*** PROVIDED DATA Section Begins ***

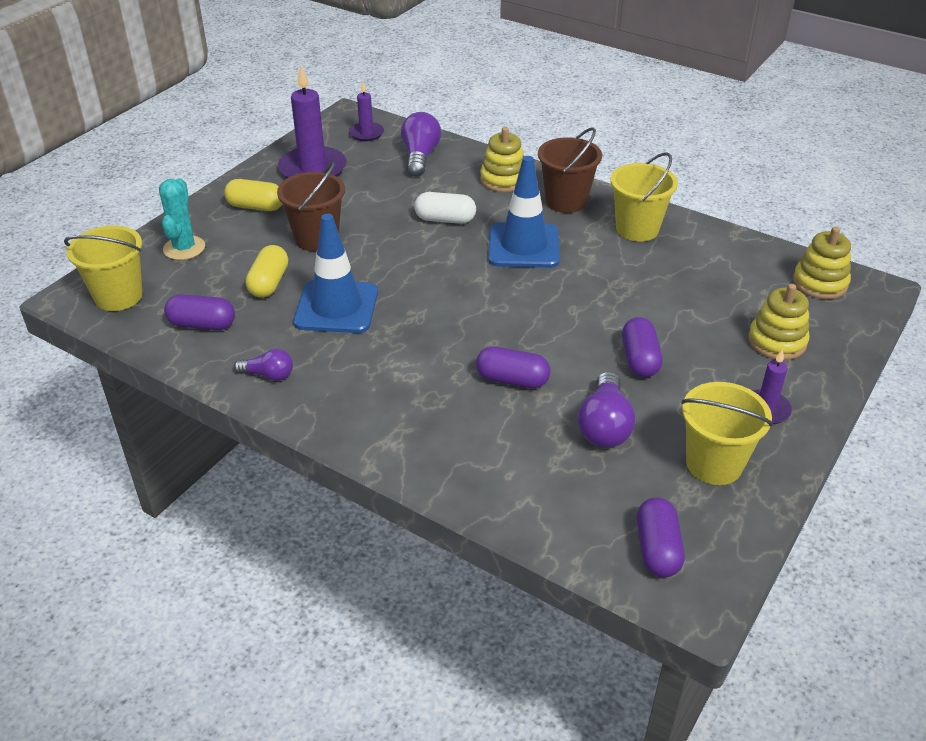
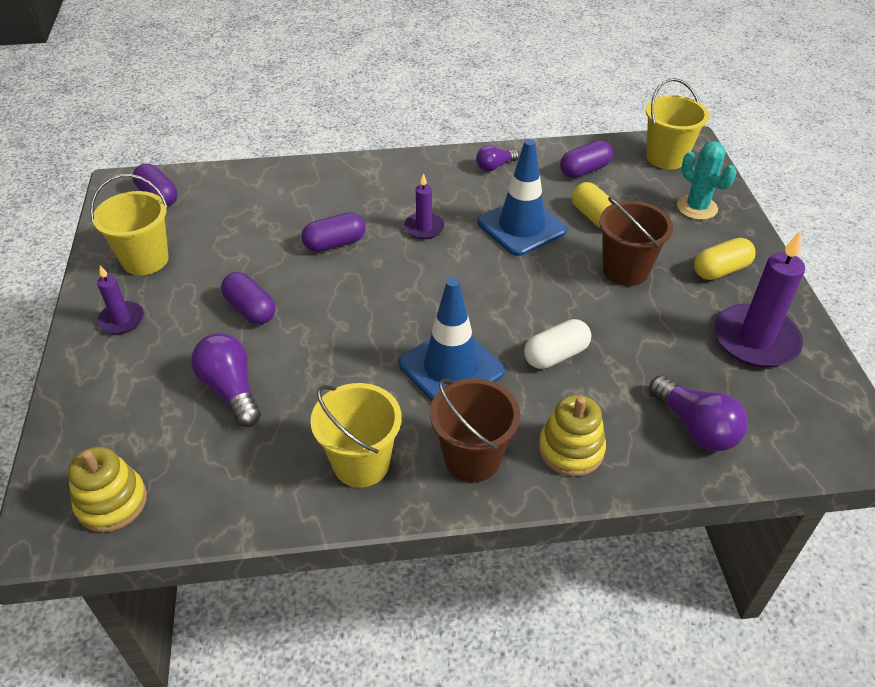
camera: 140 degrees right, 5 degrees up
(366, 133) = (798, 426): purple candle -> purple candle (424, 228)
(604, 426) = (241, 246): purple light bulb -> purple light bulb (231, 389)
(777, 341) = (135, 393): yellow stacking toy -> none

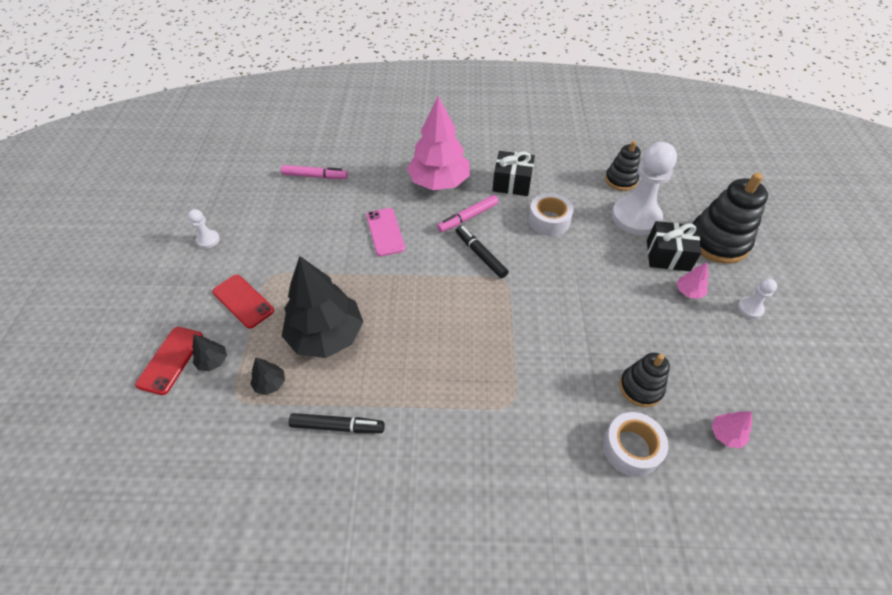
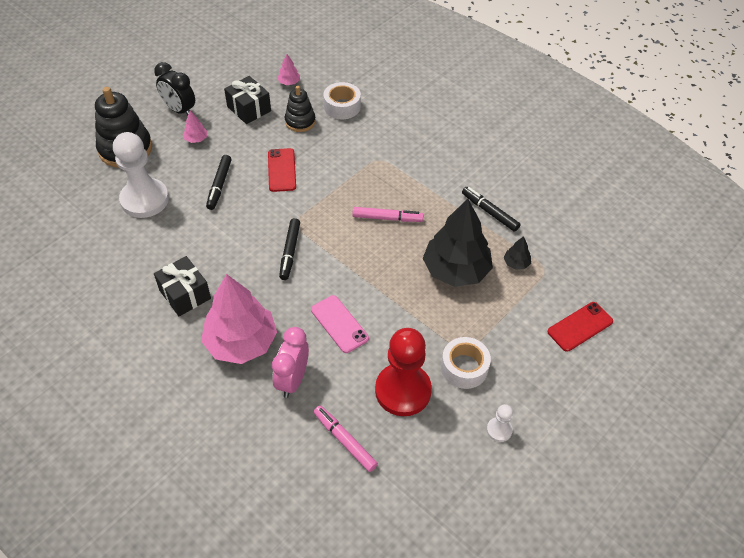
camera: 140 degrees left, 0 degrees up
(213, 361) = (548, 305): black tree -> none
(243, 301) = (501, 340): red phone -> red phone (282, 170)
(299, 221) = (403, 391): none -> red pawn
(381, 184) = (292, 380): none -> pink clock
(385, 232) = (339, 324): pink phone -> pink phone turned 60 degrees counterclockwise
(468, 217) = (260, 289): pink marker -> pink marker (387, 218)
(549, 221) = (206, 241): white tape -> white tape (464, 368)
(605, 266) = (219, 185): none -> black marker
(620, 180) = (102, 233): black stacking toy -> none
(668, 255) = (170, 164): black gift -> black gift (249, 109)
(750, 308) = (179, 110): white pawn -> black clock

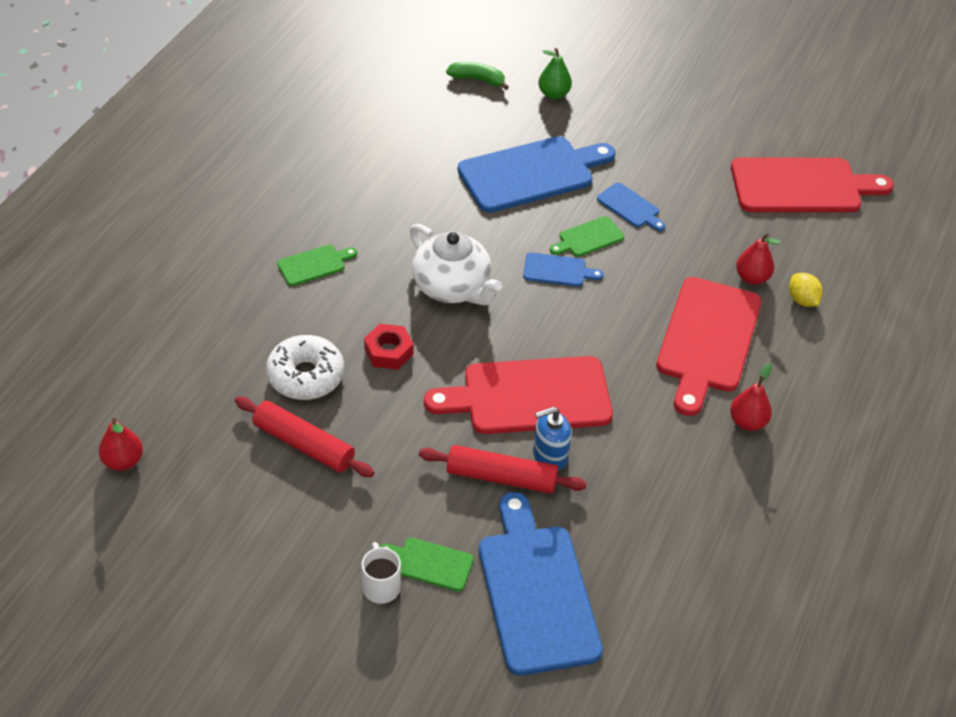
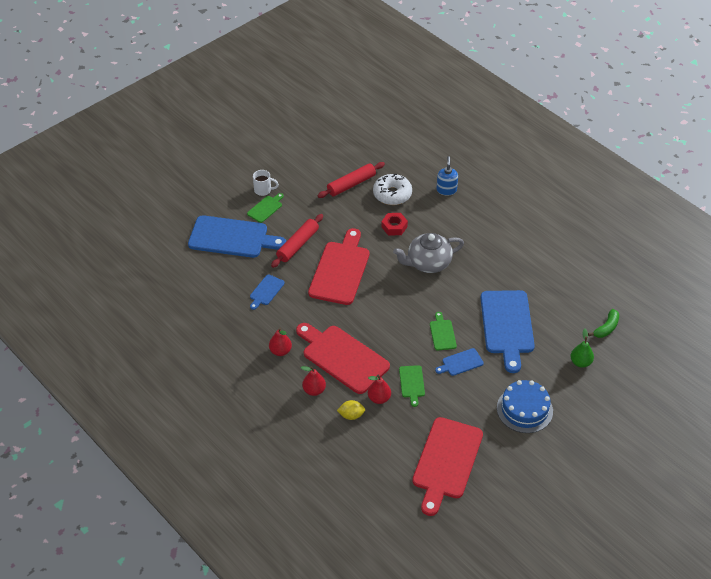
camera: 115 degrees right, 0 degrees up
(123, 461) = (370, 128): red pear -> red pear (314, 390)
(314, 265) = (467, 214): green cutting board -> green cutting board (412, 383)
(452, 287) = (428, 263): white teapot -> grey teapot
(549, 456) = (301, 266): blue soap dispenser -> blue soap dispenser (446, 190)
(557, 270) = (422, 311): blue cutting board -> blue cutting board (266, 291)
(667, 131) = (524, 409): none -> blue cake

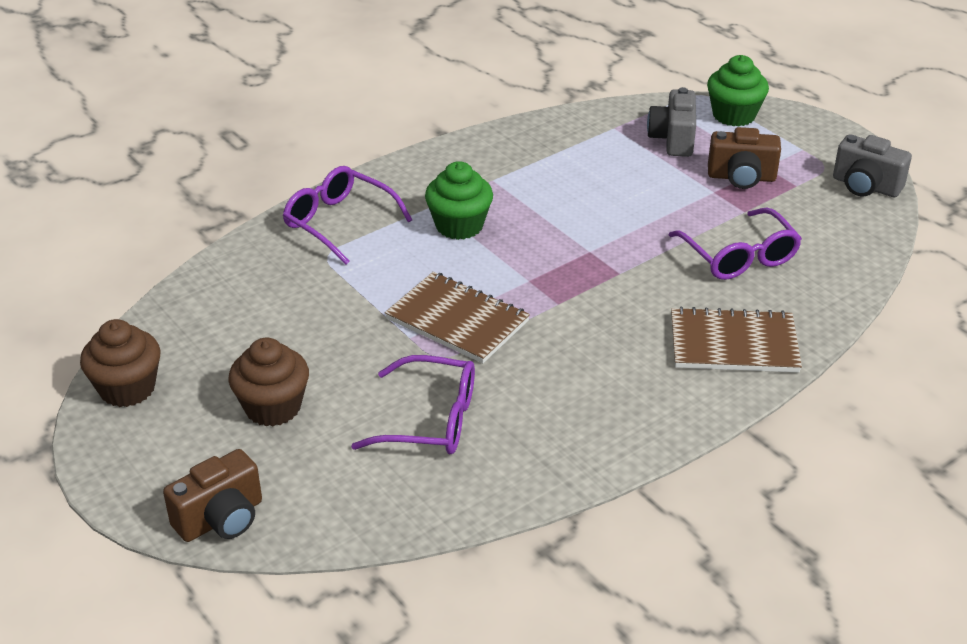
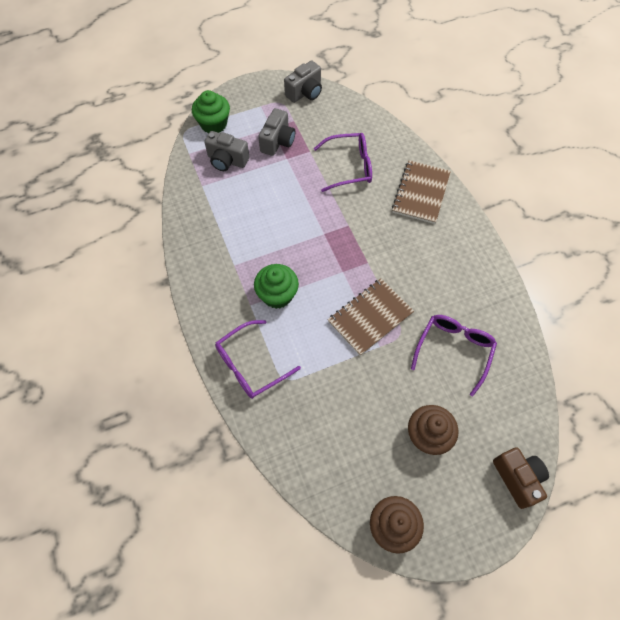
camera: 75 degrees left, 25 degrees up
(741, 177) = (277, 141): brown camera -> grey camera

*** PROVIDED DATA Section Ends ***

WORK ORDER
Pictures are to be left out, and the lines from the beginning of the records through the line with "(549, 456) = (301, 266): blue" are to be printed exactly, with nothing added.

EXERCISE ANSWER
camera: 140 degrees right, 5 degrees up
(366, 133) = (798, 426): purple candle -> purple candle (424, 228)
(604, 426) = (241, 246): purple light bulb -> purple light bulb (231, 389)
(777, 341) = (135, 393): yellow stacking toy -> none

camera: 140 degrees left, 0 degrees up
(213, 361) = (548, 305): black tree -> none
(243, 301) = (501, 340): red phone -> red phone (282, 170)
(299, 221) = (403, 391): none -> red pawn
(381, 184) = (292, 380): none -> pink clock
(385, 232) = (339, 324): pink phone -> pink phone turned 60 degrees counterclockwise
(468, 217) = (260, 289): pink marker -> pink marker (387, 218)
(549, 221) = (206, 241): white tape -> white tape (464, 368)
(605, 266) = (219, 185): none -> black marker
(620, 180) = (102, 233): black stacking toy -> none
(668, 255) = (170, 164): black gift -> black gift (249, 109)
(750, 308) = (179, 110): white pawn -> black clock

camera: 115 degrees right, 0 degrees up
(123, 461) = (370, 128): red pear -> red pear (314, 390)
(314, 265) = (467, 214): green cutting board -> green cutting board (412, 383)
(452, 287) = (428, 263): white teapot -> grey teapot
(549, 456) = (301, 266): blue soap dispenser -> blue soap dispenser (446, 190)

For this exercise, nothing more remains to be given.